EXERCISE OBJECTIVE>
Please print nothing but the lines from the one containing "BT pin RXD: A6 -> D5" to the final line below, exactly, and no pictures.

(Records contained in a dataset)

++++++

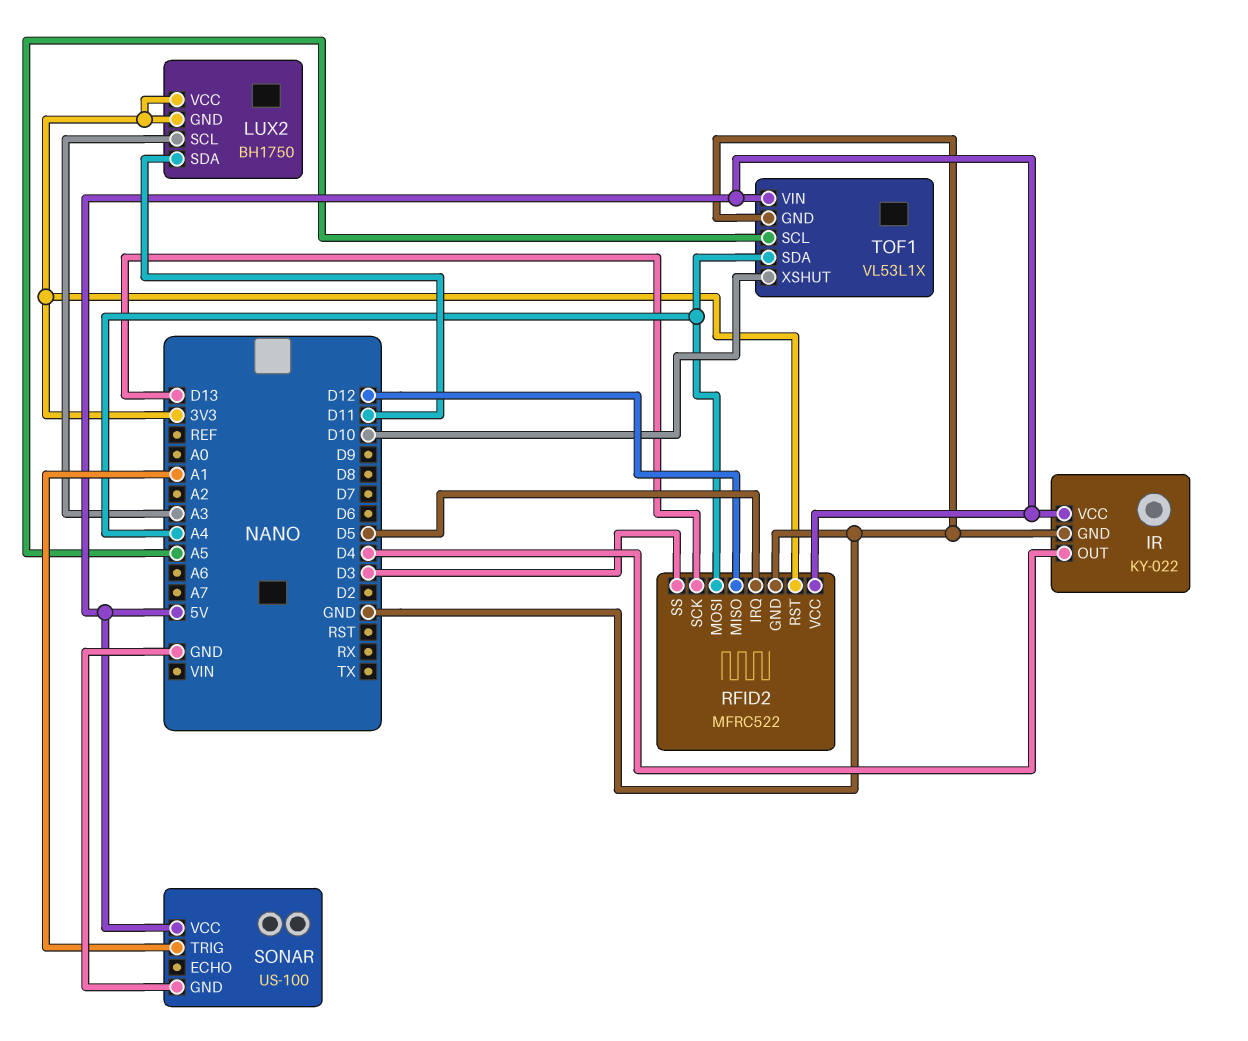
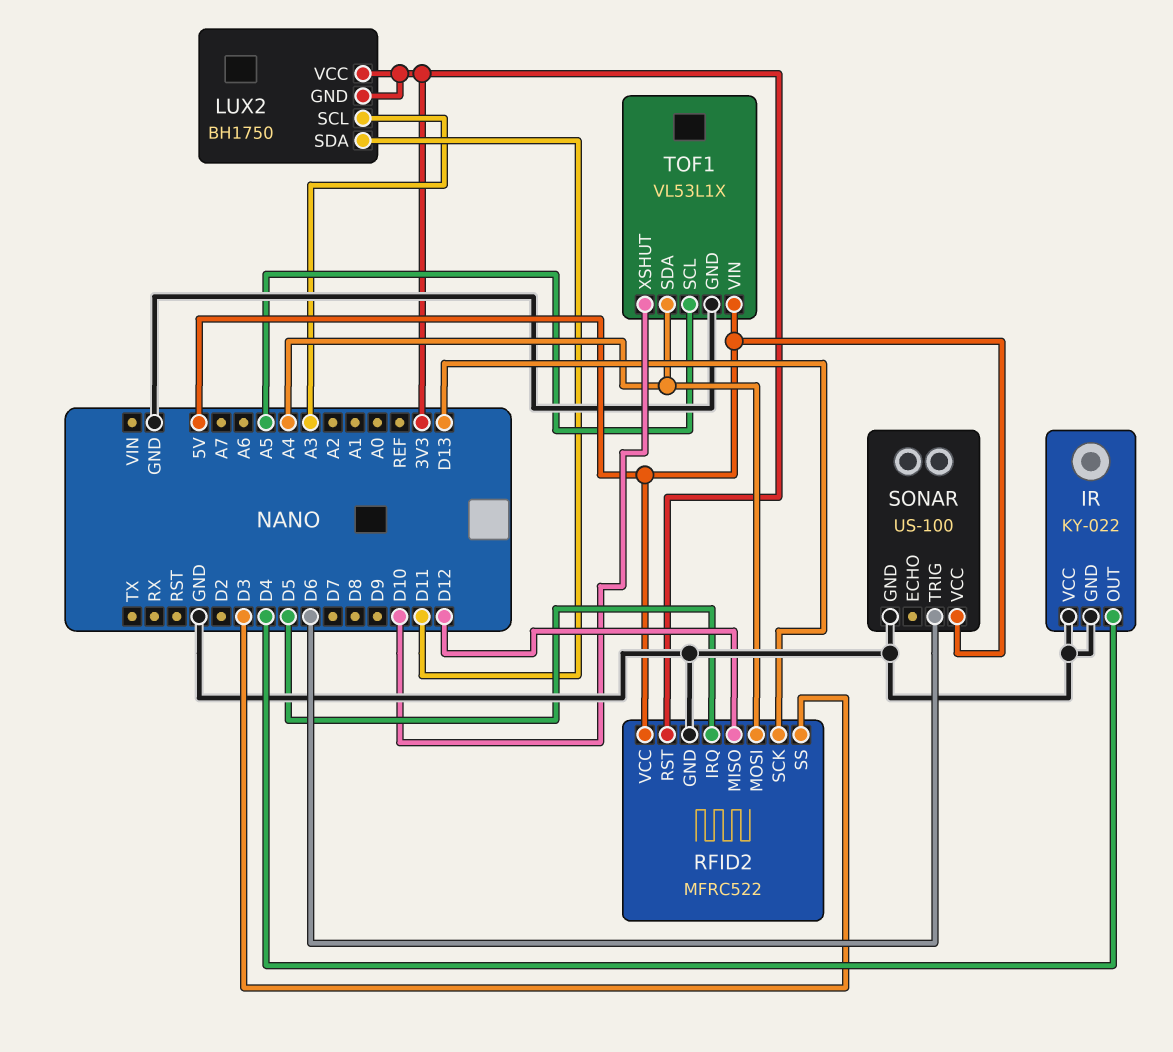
IR pin VCC: 5V -> GND
SONAR pin TRIG: A1 -> D6

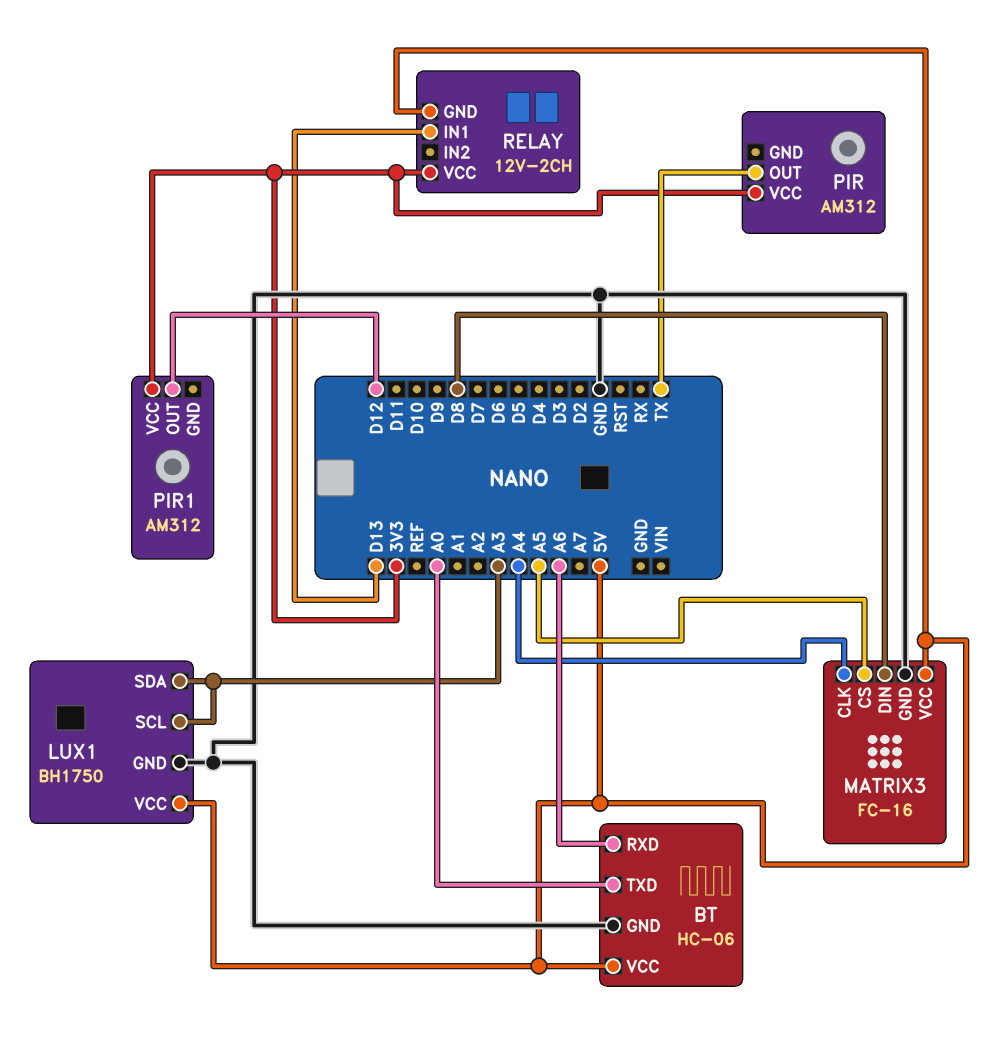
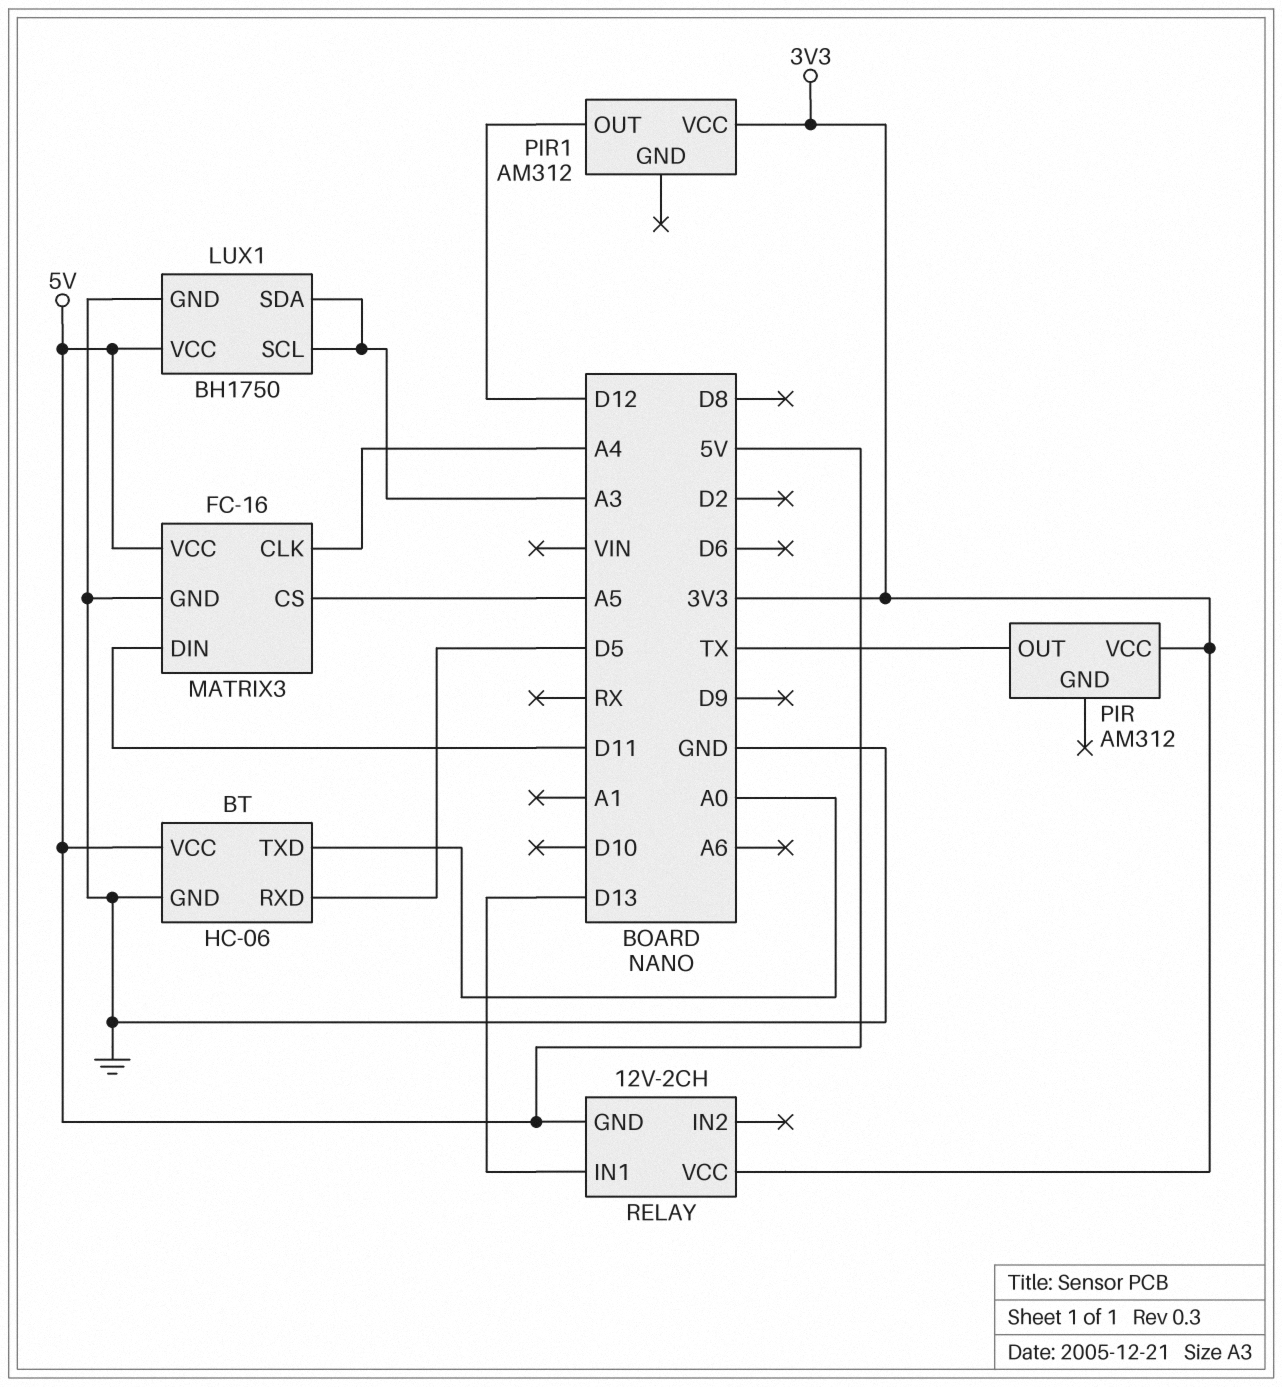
BT pin RXD: A6 -> D5
MATRIX3 pin DIN: D8 -> D11

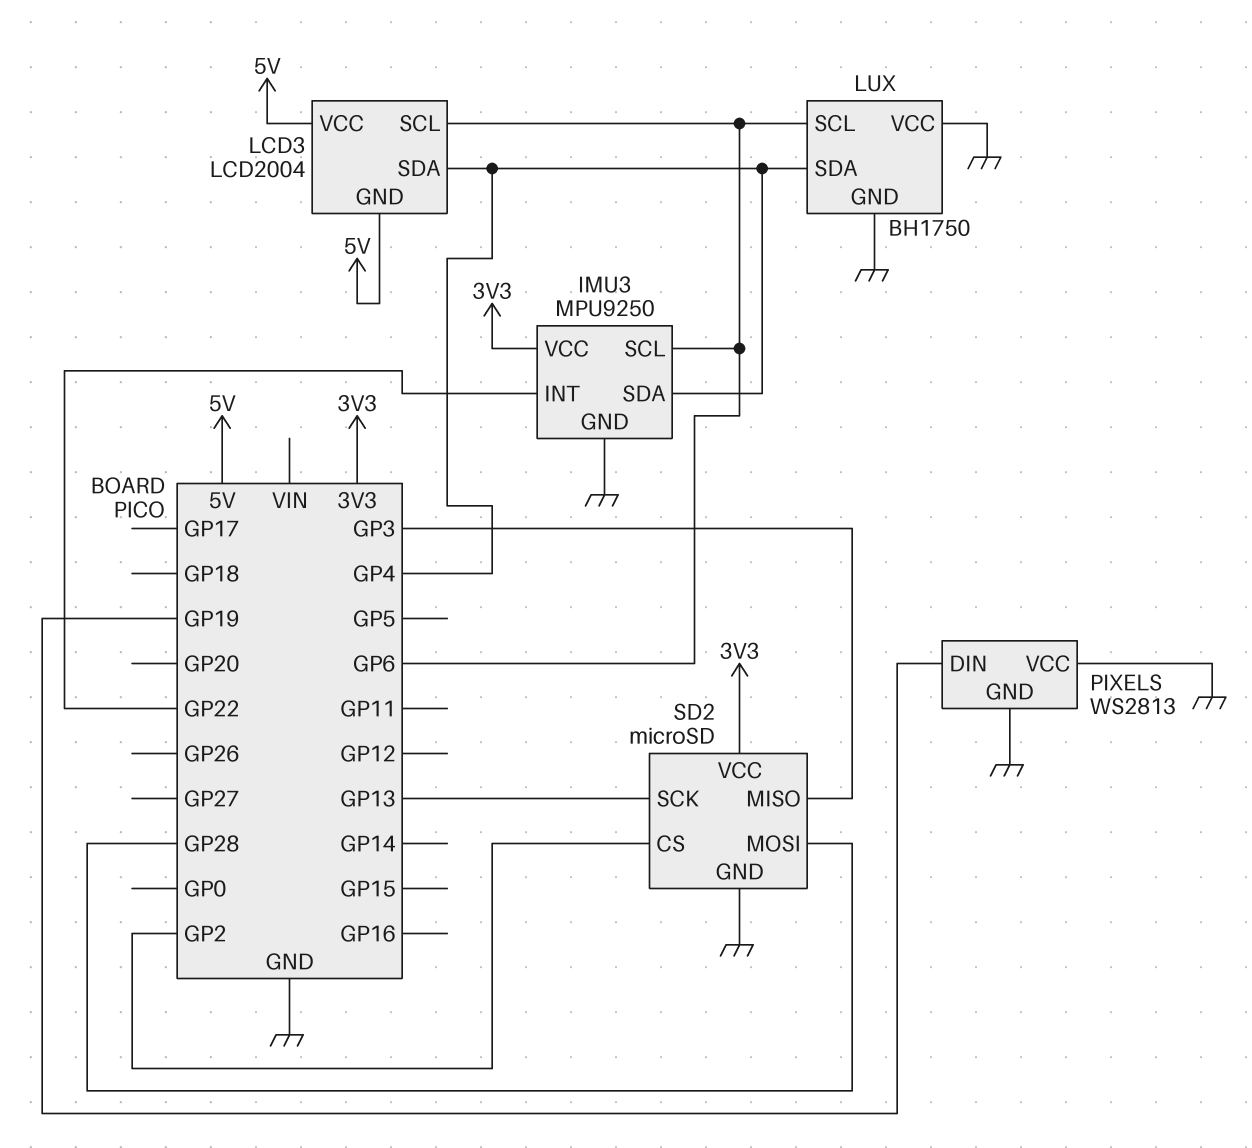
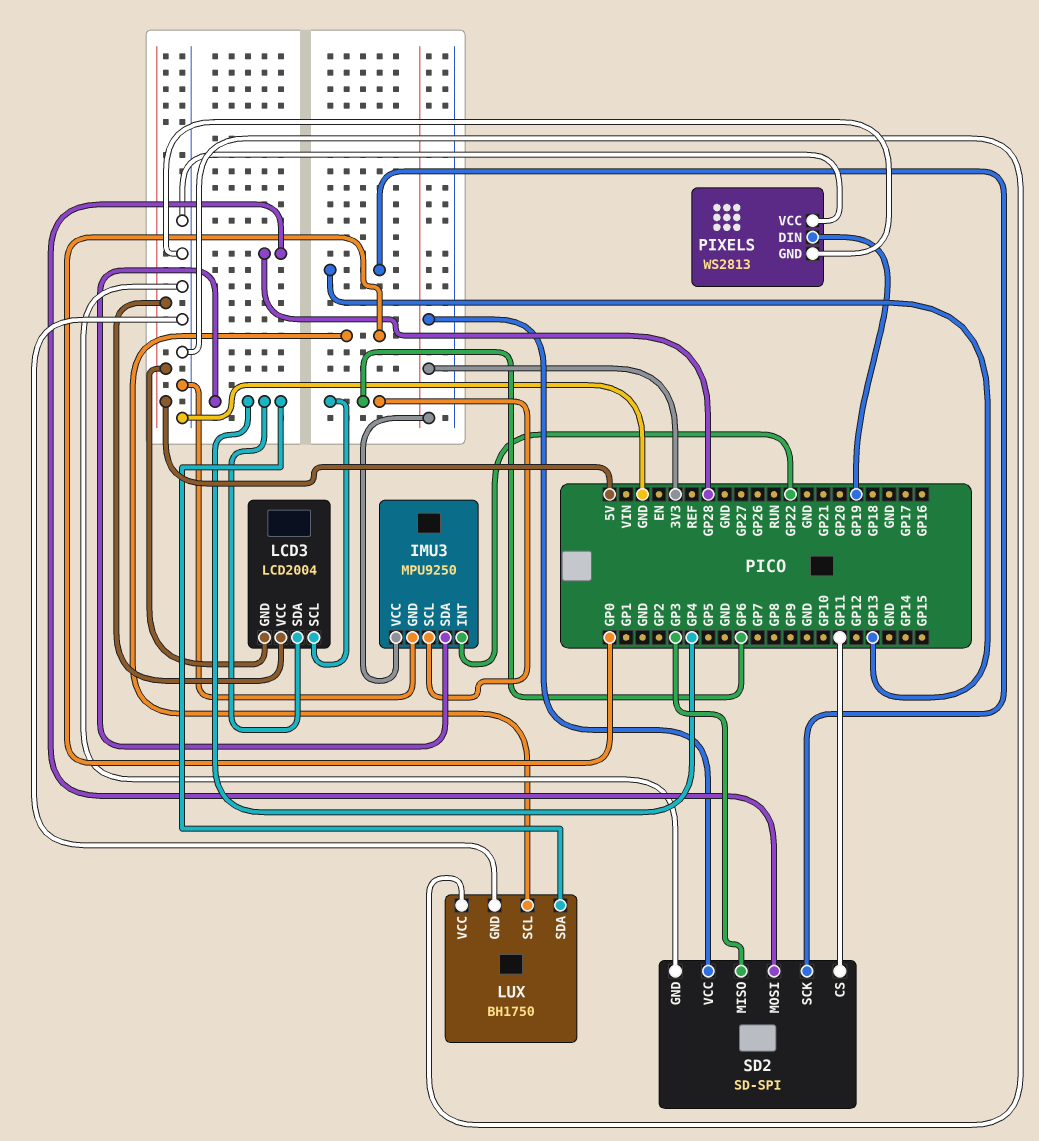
LUX pin SCL: GP6 -> GP0
SD2: microSD -> SD-SPI
SD2 pin CS: GP2 -> GP11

++++++

SOLVED PROBLEM>
BT pin RXD: A6 -> D5
MATRIX3 pin DIN: D8 -> D11

LUX pin SCL: GP6 -> GP0
SD2: microSD -> SD-SPI
SD2 pin CS: GP2 -> GP11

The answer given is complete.